**EXERCISE AIM:** Identify all lines below that hold "plane" and collect them.

(Items from a data source)
━━━━━━━━━━
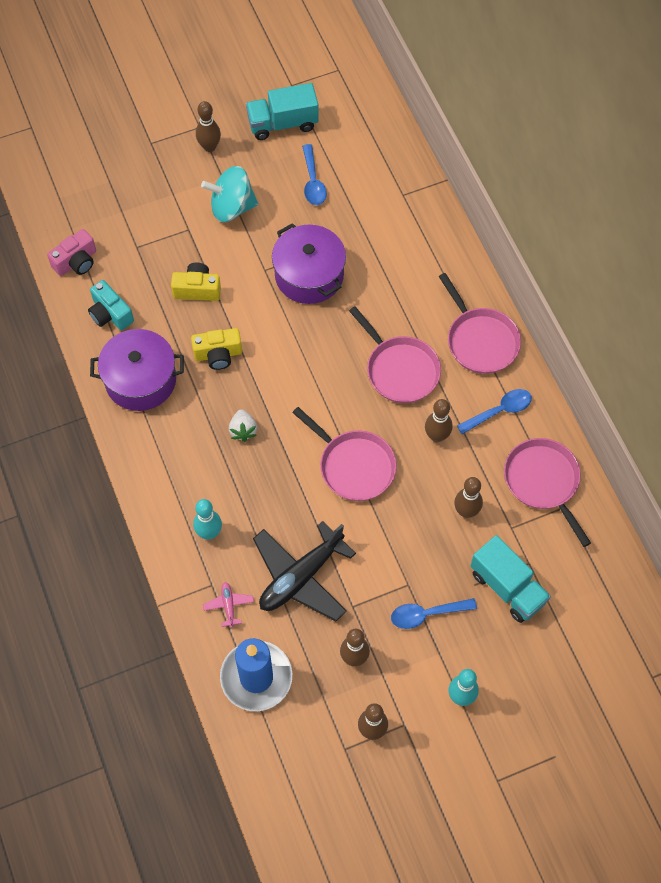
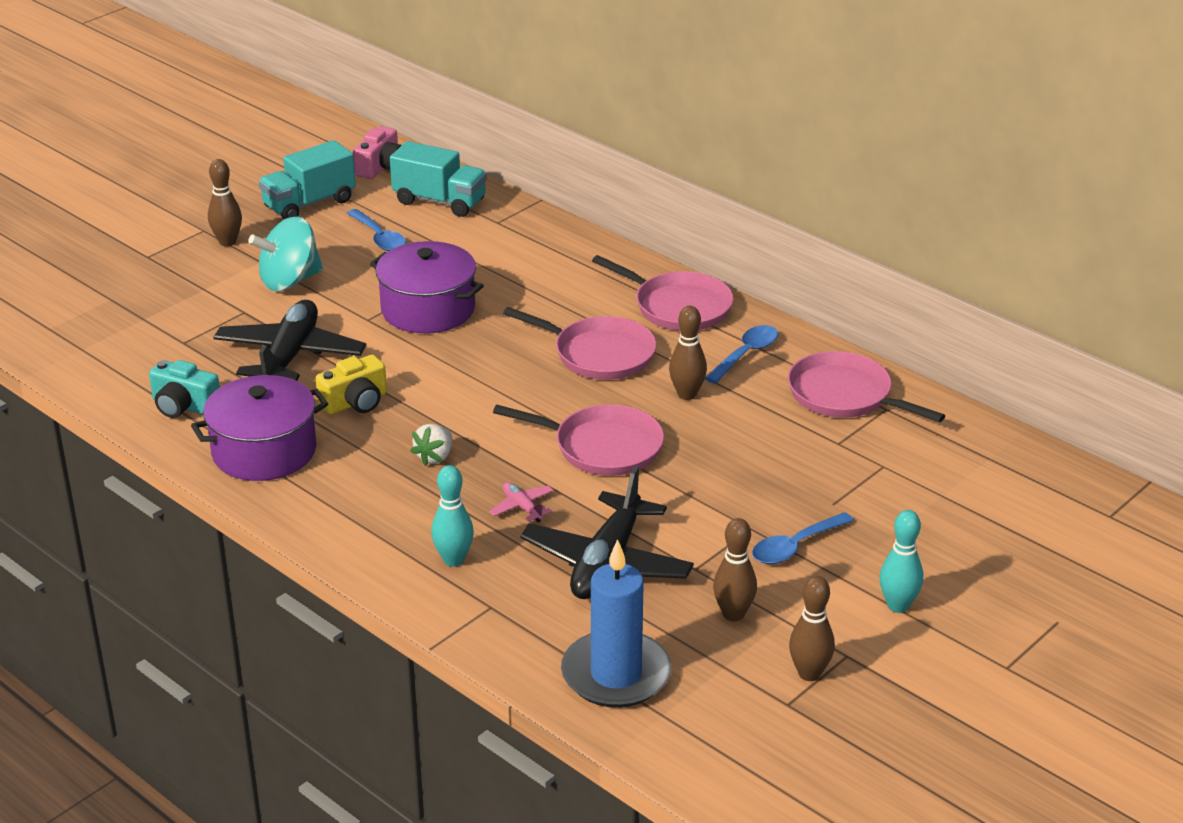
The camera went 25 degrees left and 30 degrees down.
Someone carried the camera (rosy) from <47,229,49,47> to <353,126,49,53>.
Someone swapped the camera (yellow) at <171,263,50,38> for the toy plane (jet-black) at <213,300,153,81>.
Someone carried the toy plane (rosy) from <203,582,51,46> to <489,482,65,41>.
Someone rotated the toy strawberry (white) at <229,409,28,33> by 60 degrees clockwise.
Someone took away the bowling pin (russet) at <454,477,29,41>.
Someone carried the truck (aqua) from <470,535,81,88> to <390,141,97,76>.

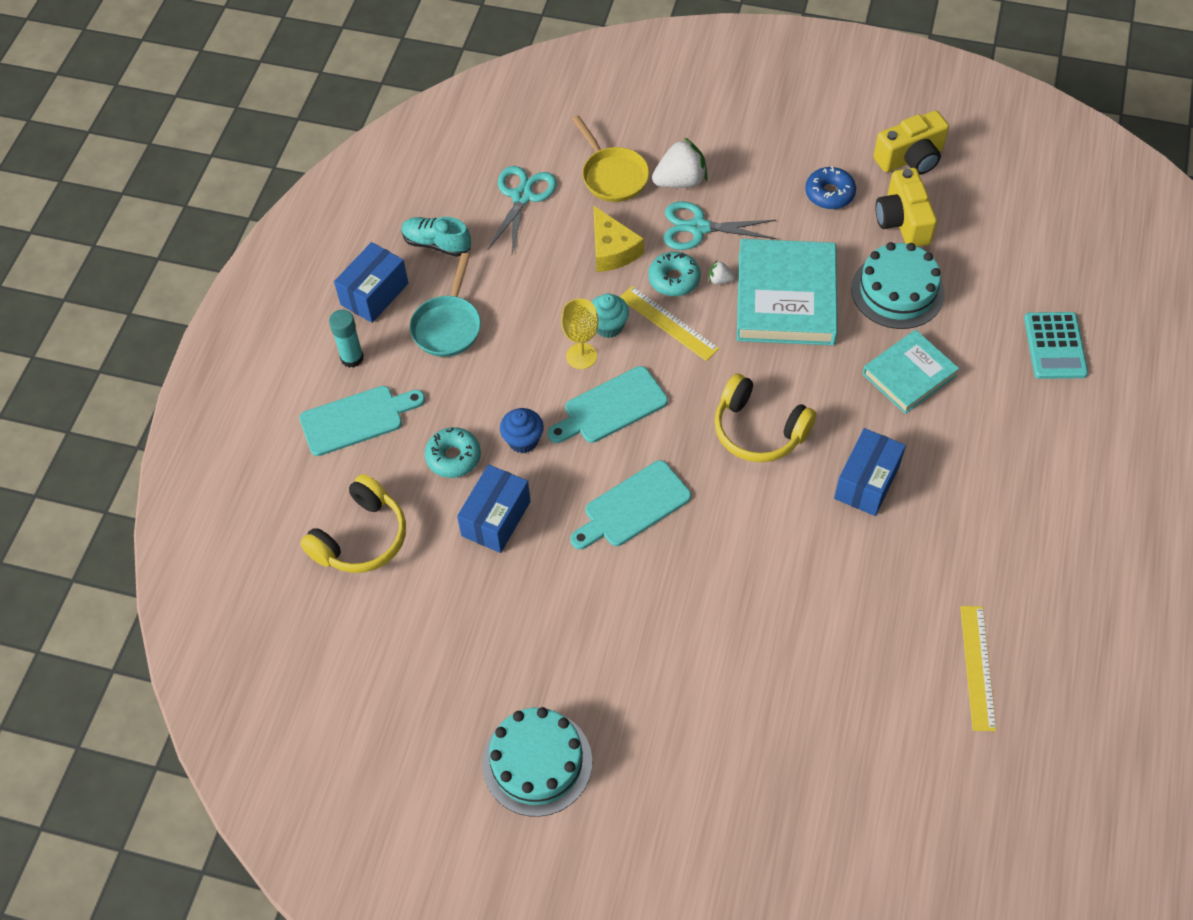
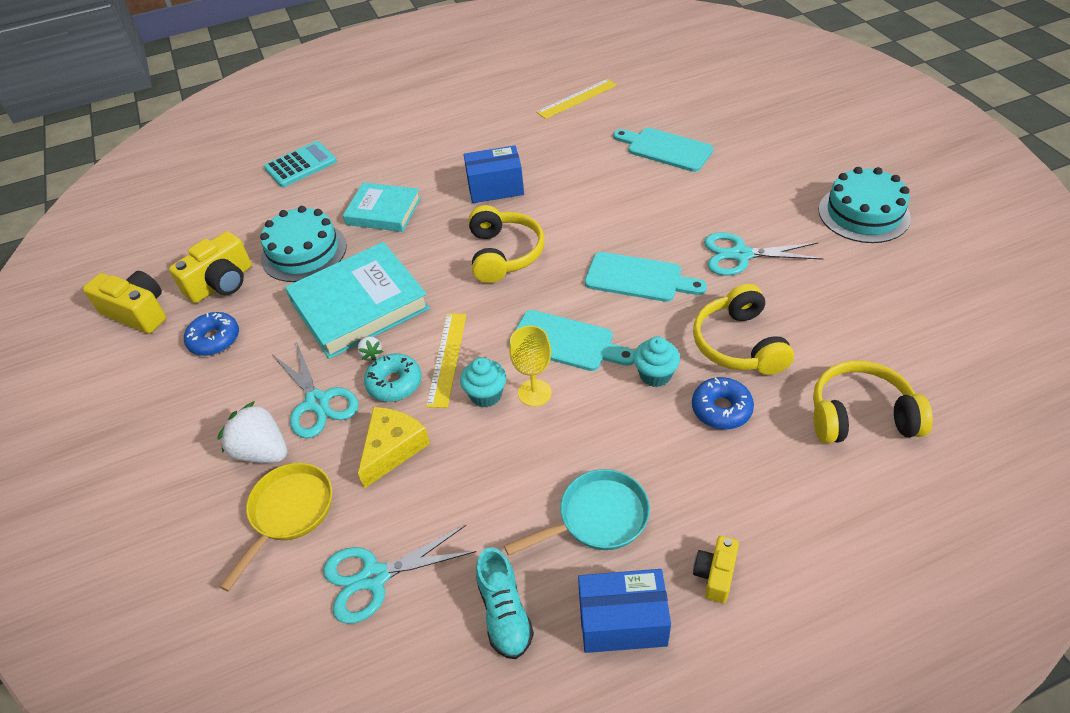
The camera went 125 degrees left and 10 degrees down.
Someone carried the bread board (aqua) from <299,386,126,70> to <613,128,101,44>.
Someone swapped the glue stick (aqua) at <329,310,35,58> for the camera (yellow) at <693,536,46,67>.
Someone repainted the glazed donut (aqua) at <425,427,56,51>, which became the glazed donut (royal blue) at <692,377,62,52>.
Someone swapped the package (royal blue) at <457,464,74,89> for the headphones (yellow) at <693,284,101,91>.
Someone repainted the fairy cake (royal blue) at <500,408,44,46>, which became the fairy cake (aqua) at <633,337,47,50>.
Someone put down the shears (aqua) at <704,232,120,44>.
━━━━━━━━━━
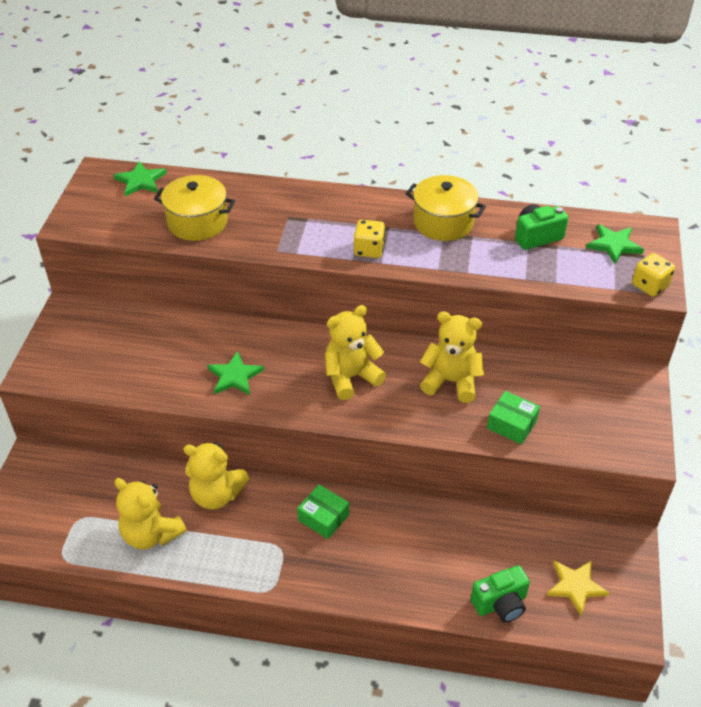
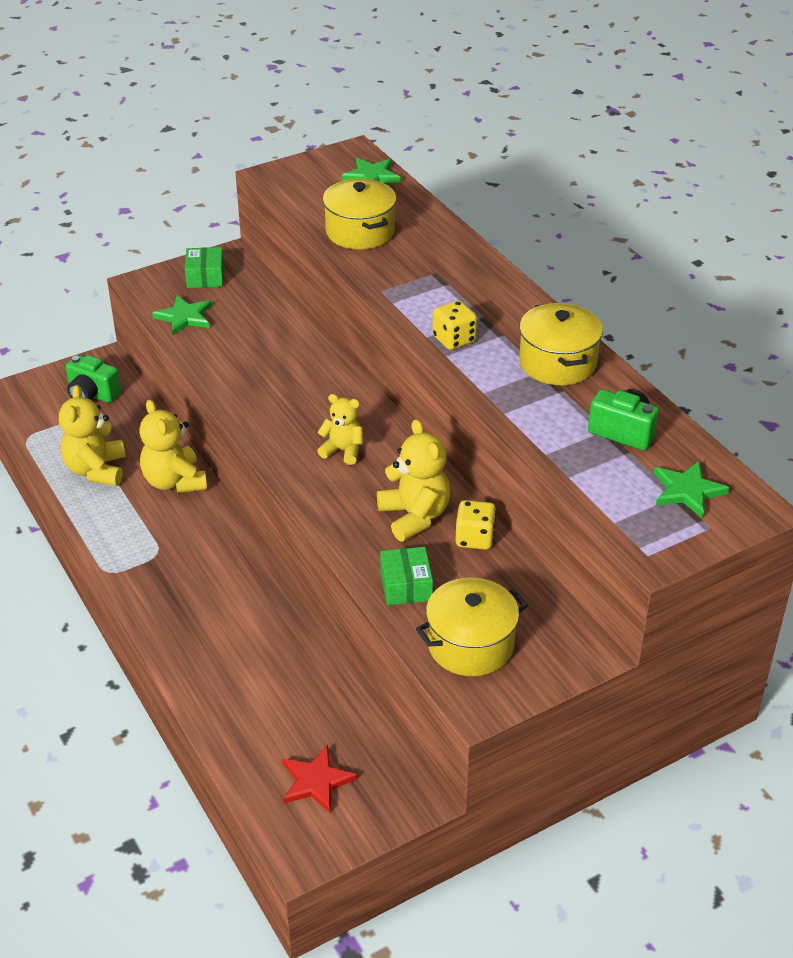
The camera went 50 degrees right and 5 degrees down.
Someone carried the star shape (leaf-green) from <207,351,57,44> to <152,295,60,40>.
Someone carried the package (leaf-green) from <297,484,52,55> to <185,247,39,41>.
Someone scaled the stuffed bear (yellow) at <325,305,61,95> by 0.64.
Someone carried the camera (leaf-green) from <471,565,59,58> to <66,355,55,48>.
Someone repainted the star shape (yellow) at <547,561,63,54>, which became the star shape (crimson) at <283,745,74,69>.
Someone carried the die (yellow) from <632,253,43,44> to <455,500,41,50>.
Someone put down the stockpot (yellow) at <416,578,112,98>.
━━━━━━━━━━
**SOLUTION FOR THIS EXERCISE:**
Someone swapped the camera (yellow) at <171,263,50,38> for the toy plane (jet-black) at <213,300,153,81>.
Someone carried the toy plane (rosy) from <203,582,51,46> to <489,482,65,41>.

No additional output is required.